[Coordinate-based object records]
◇ ◇ ◇ ◇ ◇
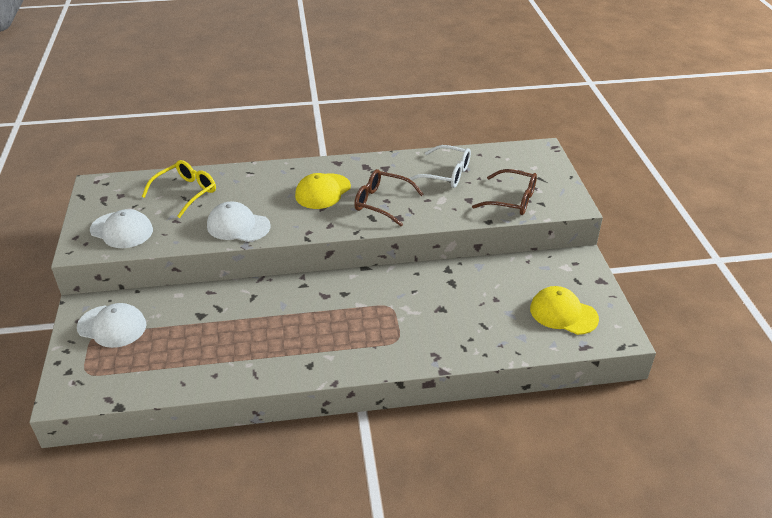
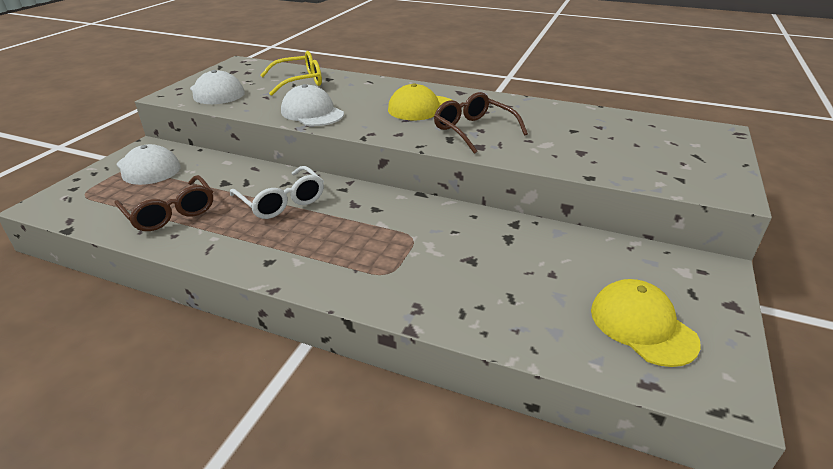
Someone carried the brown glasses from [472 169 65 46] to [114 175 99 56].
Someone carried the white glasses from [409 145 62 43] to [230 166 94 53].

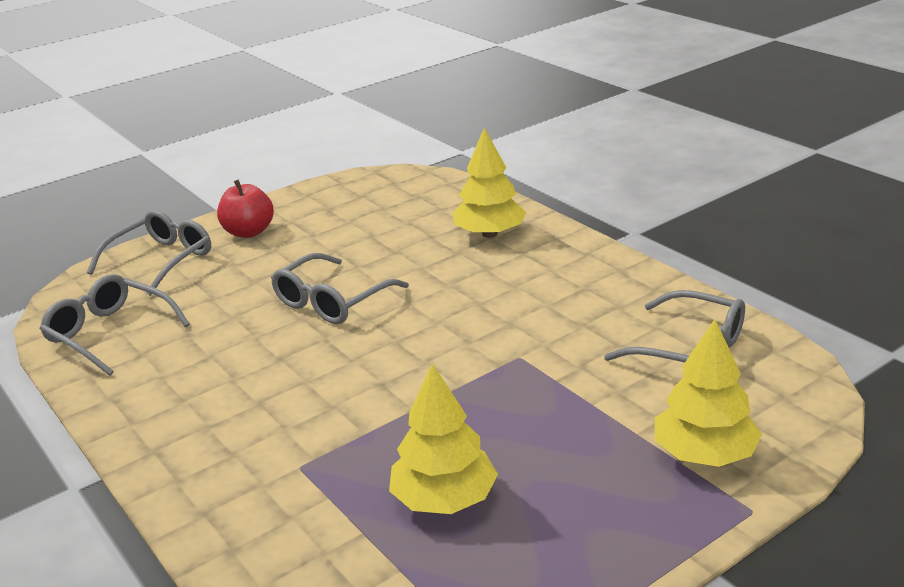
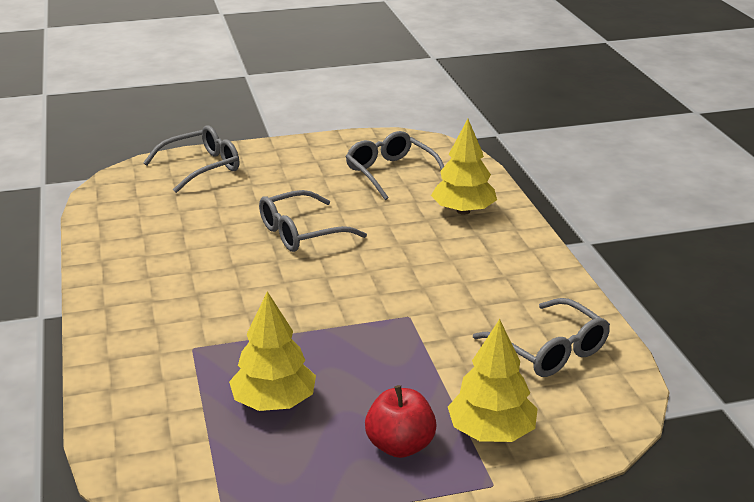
Someone carried the grey glasses from [40 274 150 102] to [346 131 98 69].
Someone carried the red apple from [217 179 57 59] to [365 385 72 73].

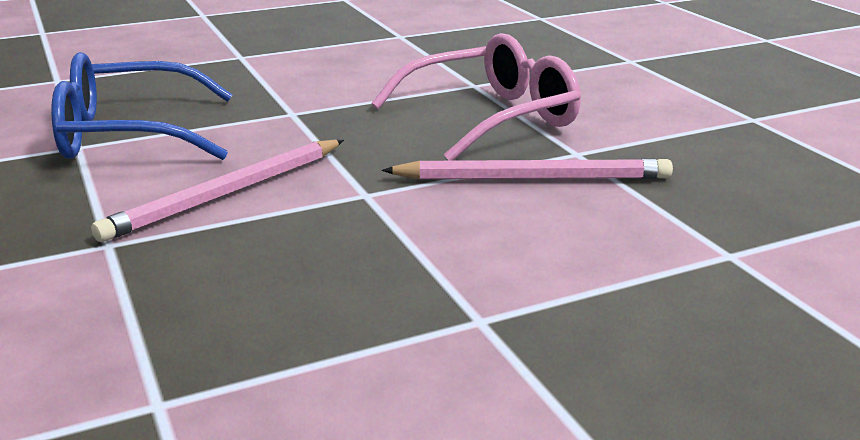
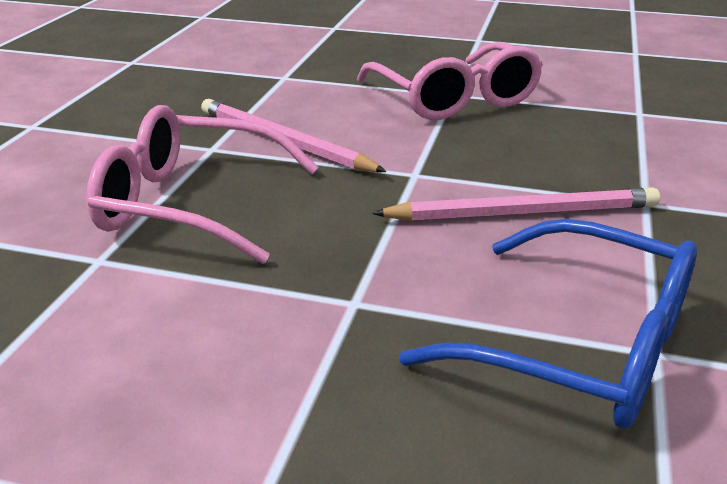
Someone put down the pink glasses at [357 42 186 78].

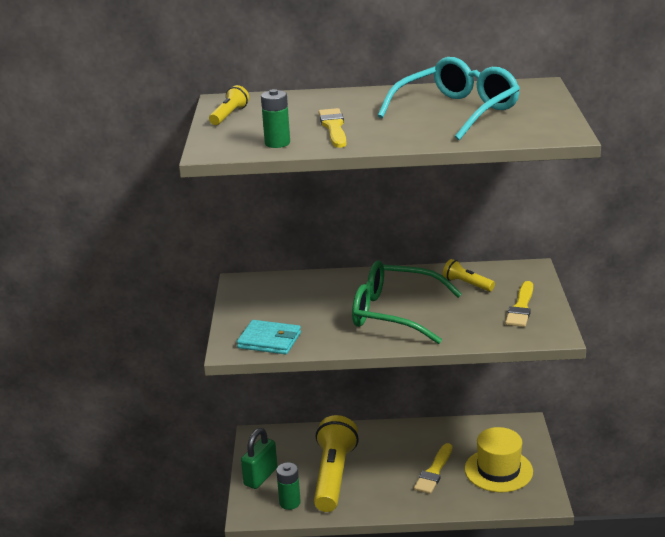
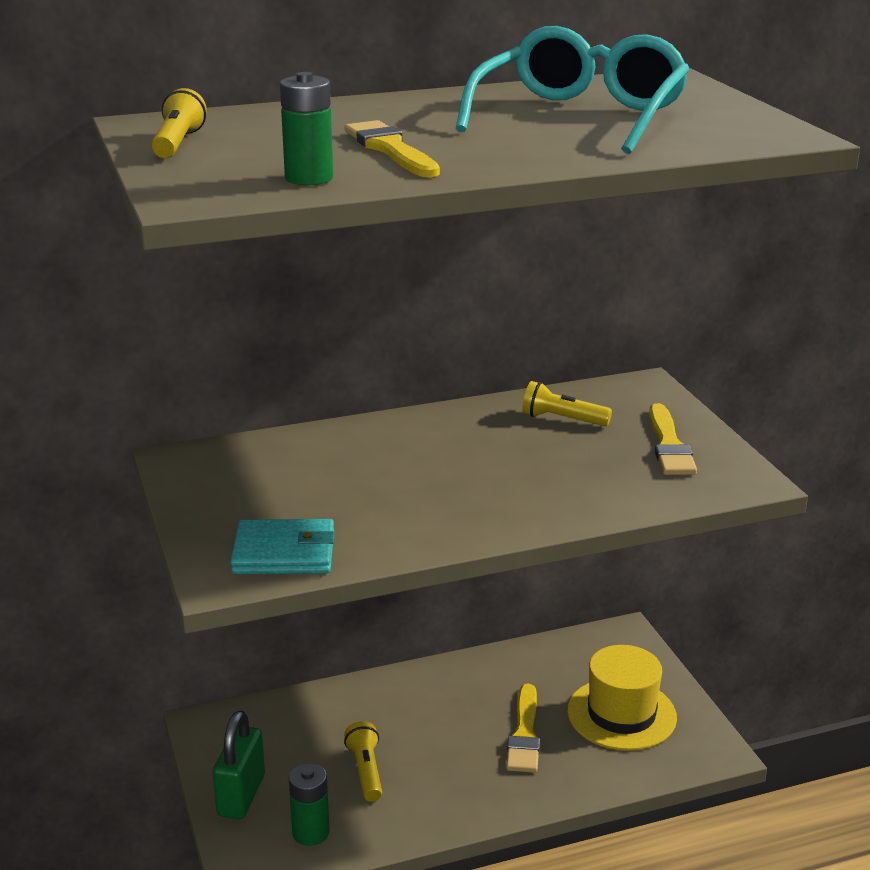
Someone scaled the yellow flashlight at [314 415 45 97] by 0.48.
Someone took away the green glasses at [352 260 110 84].

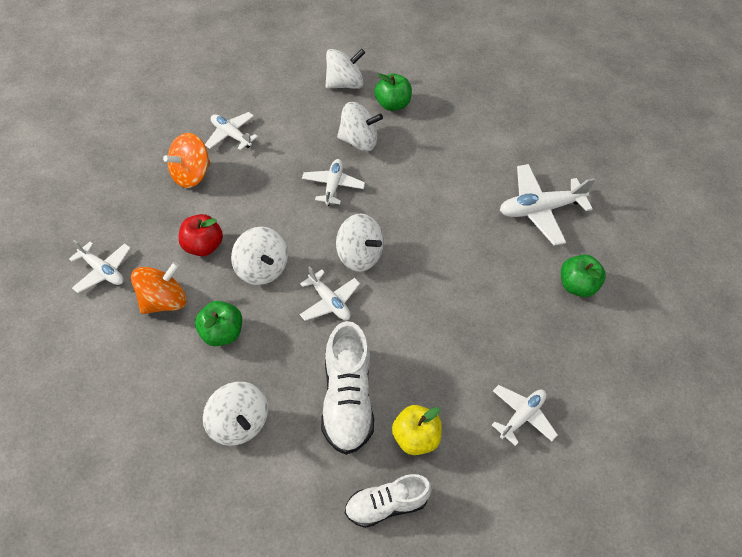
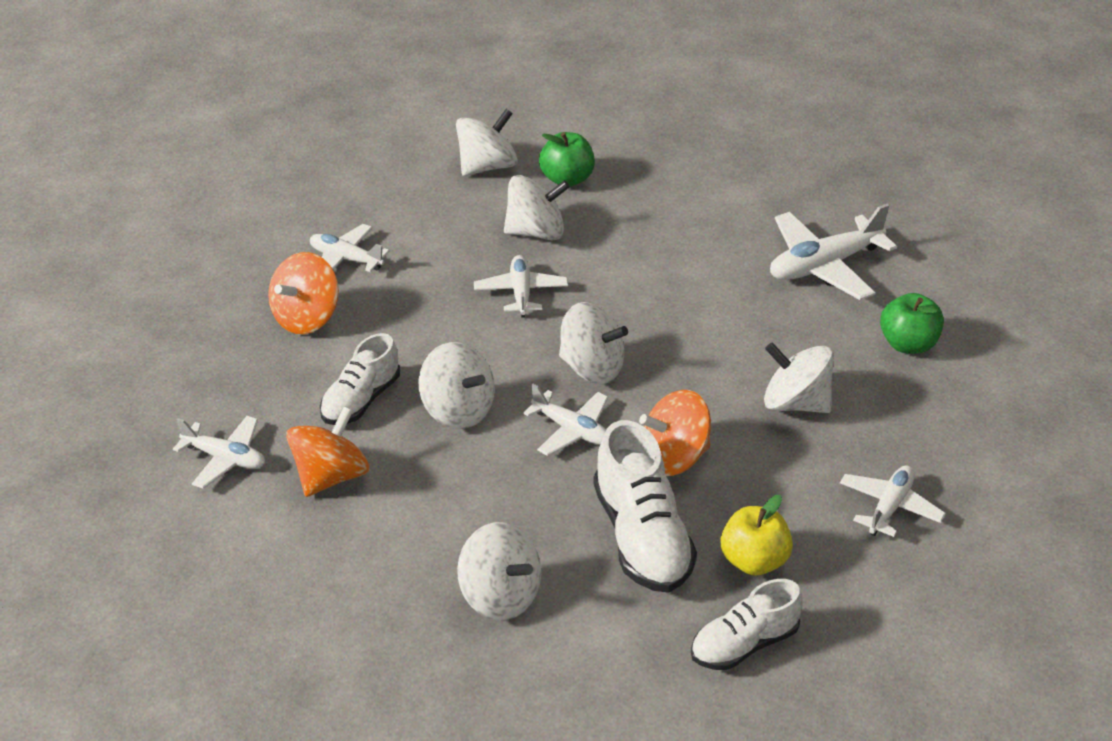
Someone swapped the red apple at [179 214 44 42] for the white shoe at [320 333 80 92].
Someone put down the orange spinning top at [639 390 72 86].
Someone put down the white spinning top at [764 342 70 71].
Someone took away the green apple at [195 301 47 45].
◇ ◇ ◇ ◇ ◇
Exactly as written, give the line containing "Someone put down the white" and all remaining lines of the records.

Someone put down the white spinning top at [764 342 70 71].
Someone took away the green apple at [195 301 47 45].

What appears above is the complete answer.